»»

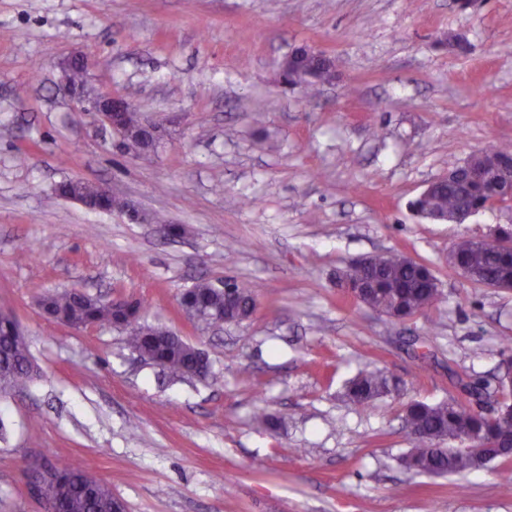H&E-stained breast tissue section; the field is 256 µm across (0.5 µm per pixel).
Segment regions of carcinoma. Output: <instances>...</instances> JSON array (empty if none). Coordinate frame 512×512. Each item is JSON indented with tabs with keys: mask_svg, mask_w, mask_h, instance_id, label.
<instances>
[{
	"mask_svg": "<svg viewBox=\"0 0 512 512\" xmlns=\"http://www.w3.org/2000/svg\"><path fill=\"white\" fill-rule=\"evenodd\" d=\"M333 64L314 68L299 60L288 65L289 82L306 87L315 94L318 87L329 80ZM152 146L148 135L138 130L126 138L124 148L131 153ZM57 196L79 195L97 197V189L89 184L62 181L55 189ZM512 199V190L489 177L484 171L468 174L456 183L431 195L419 197L411 203L412 209L425 218L446 213L452 217L465 209L485 210L499 202ZM454 250L460 267L478 283H512V251H493L484 244L468 238L459 239ZM234 297L227 301L224 291L208 282H200L190 289L194 318L210 324L217 311H222L230 322L250 317L256 310L257 289L249 283L226 278ZM440 298L438 278L429 265L389 252L382 255L375 285L366 298V305L375 308L392 322H402L424 313ZM38 307L49 321L65 323L75 328L109 324L127 331L126 343L139 354H150L170 373L201 378L193 353V346L167 328L140 324L137 319L143 303L132 302L125 312L113 309L110 301L92 298L76 290L42 295ZM37 375L28 345L18 333V323L8 315H0V394L23 388ZM391 379L378 371L363 372L349 382L348 400L367 405L389 393ZM498 414L490 415L482 406L475 408L455 400L426 403L414 401L404 410V423L412 446L403 457L411 470L423 474L460 475L476 470L474 459L477 446H494L499 439L512 434V387L503 382L499 388ZM467 434L475 439L446 453L439 440L454 439ZM55 478L43 487L47 499L61 505L64 512H114L117 498L103 482L94 480L86 469L64 464L54 466Z\"/></svg>",
	"mask_w": 512,
	"mask_h": 512,
	"instance_id": "1",
	"label": "carcinoma"
}]
</instances>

««

## REQUIRED TASK
Every line above should be returned word for word, with the pictures left behind.

## RESPONSE
H&E-stained breast tissue section; the field is 256 µm across (0.5 µm per pixel).
Segment regions of carcinoma. Output: <instances>...</instances> JSON array (empty if none). Coordinate frame 512×512. Each item is JSON indented with tabs with keys: mask_svg, mask_w, mask_h, instance_id, label.
<instances>
[{
	"mask_svg": "<svg viewBox=\"0 0 512 512\" xmlns=\"http://www.w3.org/2000/svg\"><path fill=\"white\" fill-rule=\"evenodd\" d=\"M333 64L314 68L299 60L288 65L289 82L306 87L315 94L318 87L329 80ZM152 146L148 135L138 130L126 138L124 148L131 153ZM57 196L79 195L97 197V189L89 184L62 181L55 189ZM512 199V190L489 177L484 171L468 174L456 183L431 195L419 197L411 203L412 209L425 218L446 213L452 217L465 209L485 210L499 202ZM454 250L460 267L478 283H512V251H493L484 244L468 238L459 239ZM234 297L227 301L224 291L208 282H200L190 289L194 318L210 324L217 311H222L230 322L250 317L256 310L257 289L249 283L226 278ZM440 298L438 278L429 265L389 252L382 255L375 285L366 298V305L375 308L392 322H402L424 313ZM38 307L49 321L65 323L75 328L109 324L127 331L126 343L139 354H150L170 373L201 378L193 353V346L167 328L140 324L137 319L143 303L132 302L125 312L113 309L110 301L92 298L76 290L42 295ZM37 375L28 345L18 333V323L8 315H0V394L23 388ZM391 379L378 371L363 372L349 382L348 400L367 405L389 393ZM498 414L490 415L482 406L475 408L455 400L426 403L414 401L404 410V423L412 446L403 457L411 470L423 474L460 475L476 470L474 459L477 446H494L499 439L512 434V387L503 382L499 388ZM467 434L475 439L446 453L439 440L454 439ZM55 478L43 487L47 499L61 505L64 512H114L117 498L103 482L94 480L86 469L64 464L54 466Z\"/></svg>",
	"mask_w": 512,
	"mask_h": 512,
	"instance_id": "1",
	"label": "carcinoma"
}]
</instances>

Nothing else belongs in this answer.